**ACTIVITY:** Return exactly the span of lines in the following data that opens with the line containing "(898, 468) = (680, 438): brown" and closes with the line containing "(1170, 166) = (1001, 245): brown". Include nothing else.

**PROVIDED ENTRIES:**
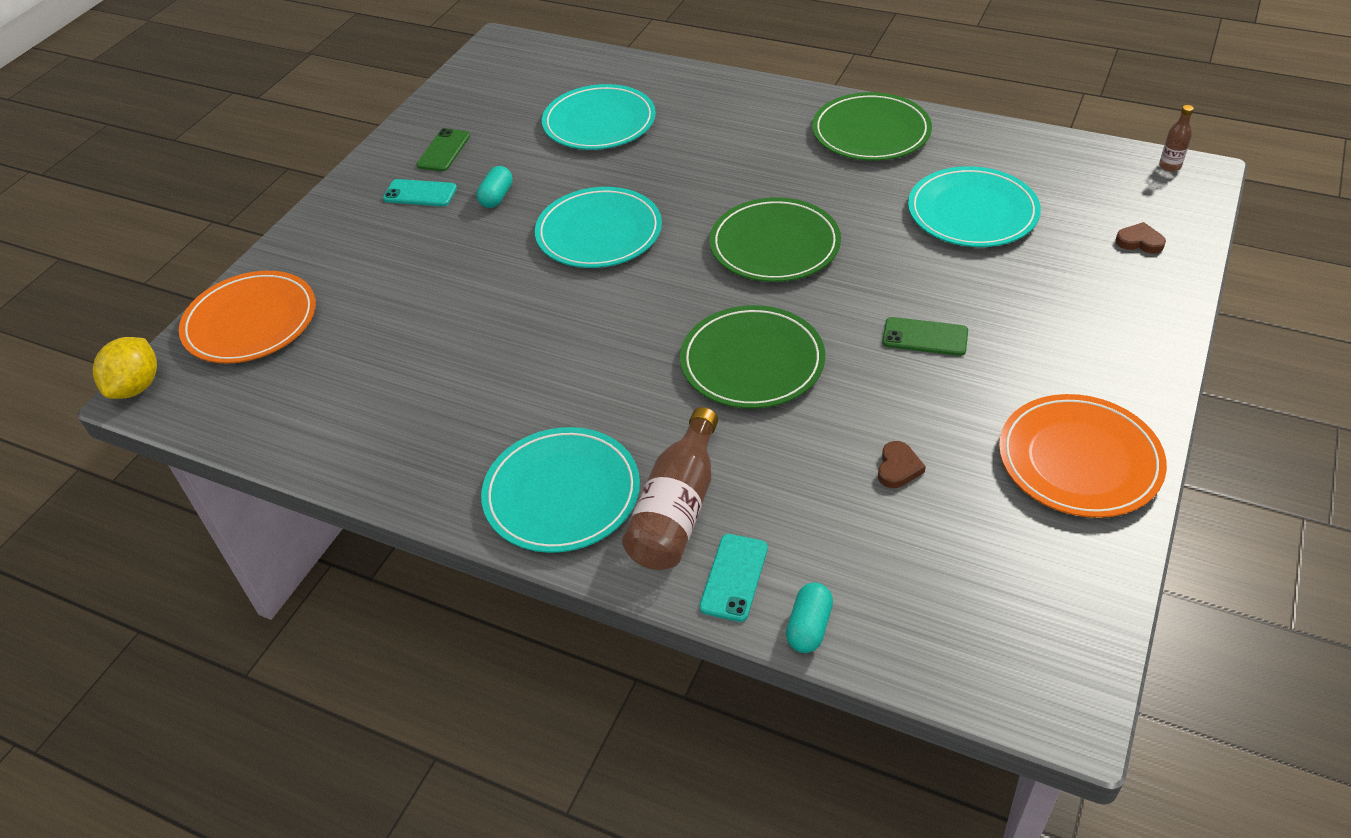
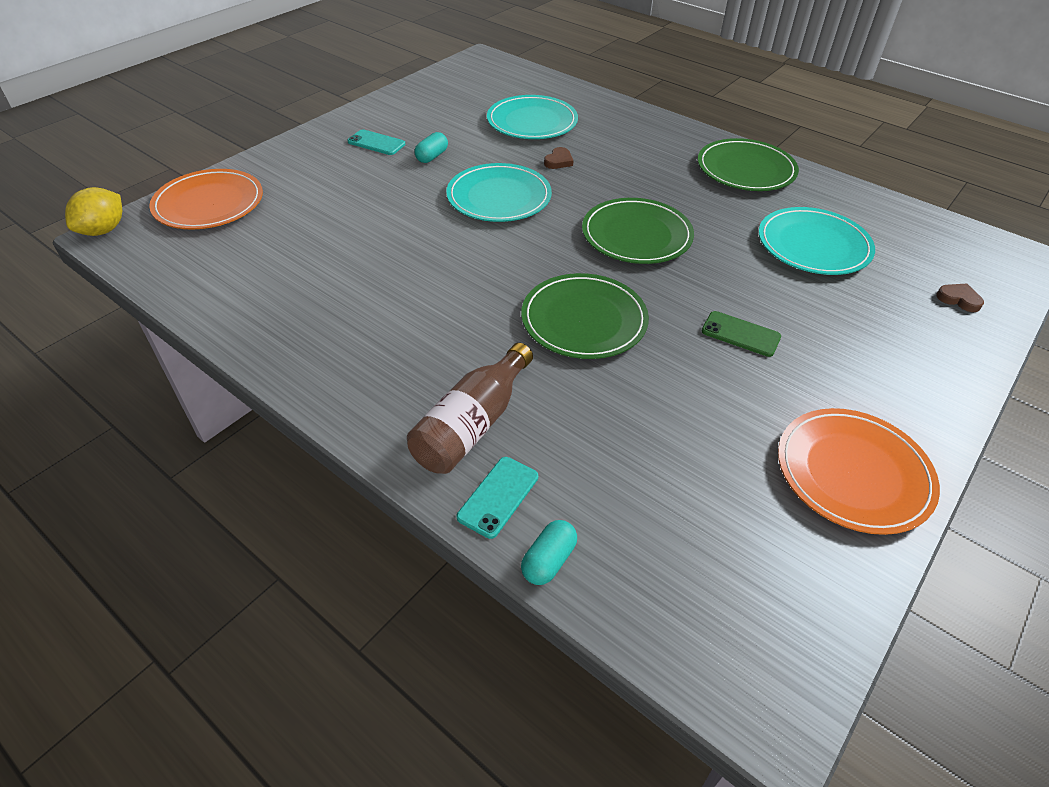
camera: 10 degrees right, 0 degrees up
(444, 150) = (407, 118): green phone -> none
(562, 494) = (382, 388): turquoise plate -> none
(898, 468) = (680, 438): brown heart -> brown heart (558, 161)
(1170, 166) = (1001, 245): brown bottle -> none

==

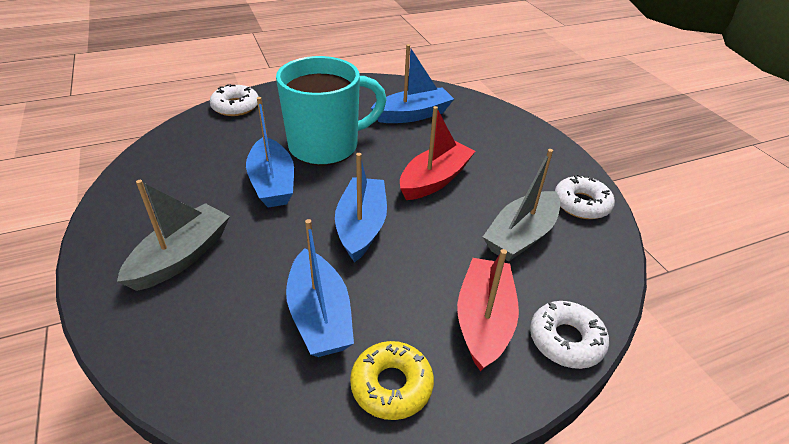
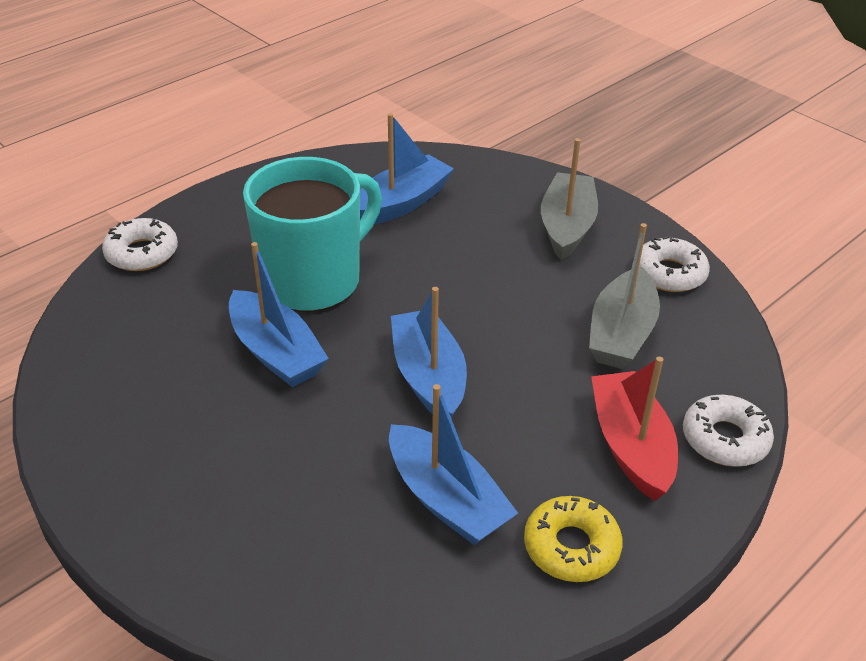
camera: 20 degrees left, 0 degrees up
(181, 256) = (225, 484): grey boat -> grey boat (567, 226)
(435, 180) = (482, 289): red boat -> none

**RESULT BELOW:**
(898, 468) = (680, 438): brown heart -> brown heart (558, 161)
(1170, 166) = (1001, 245): brown bottle -> none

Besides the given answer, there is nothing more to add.